WHAT IS BEING ASKED — The listing below should be printed in full and exactly, apart from its images.

SUPPLIED MATERIAL —
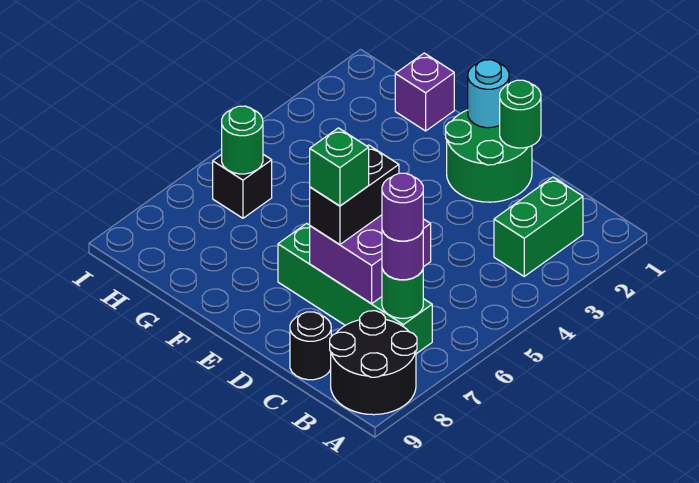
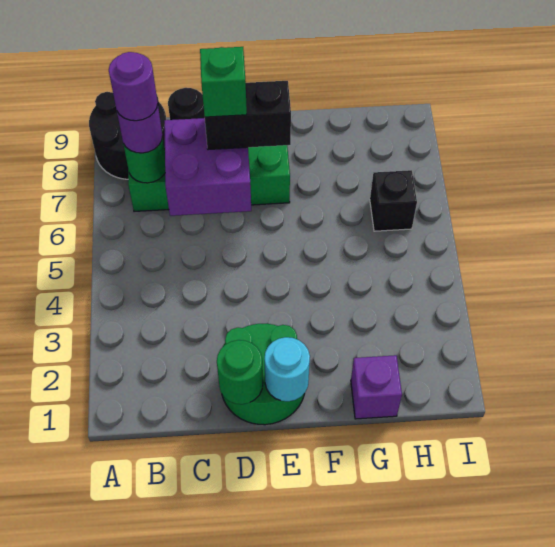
green brick B2:B3 level 1 -> none
black brick D6:D7 level 3 -> black brick D7:E7 level 3
green round brick H6 level 2 -> none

TASK RESULT —
green brick B2:B3 level 1 -> none
black brick D6:D7 level 3 -> black brick D7:E7 level 3
green round brick H6 level 2 -> none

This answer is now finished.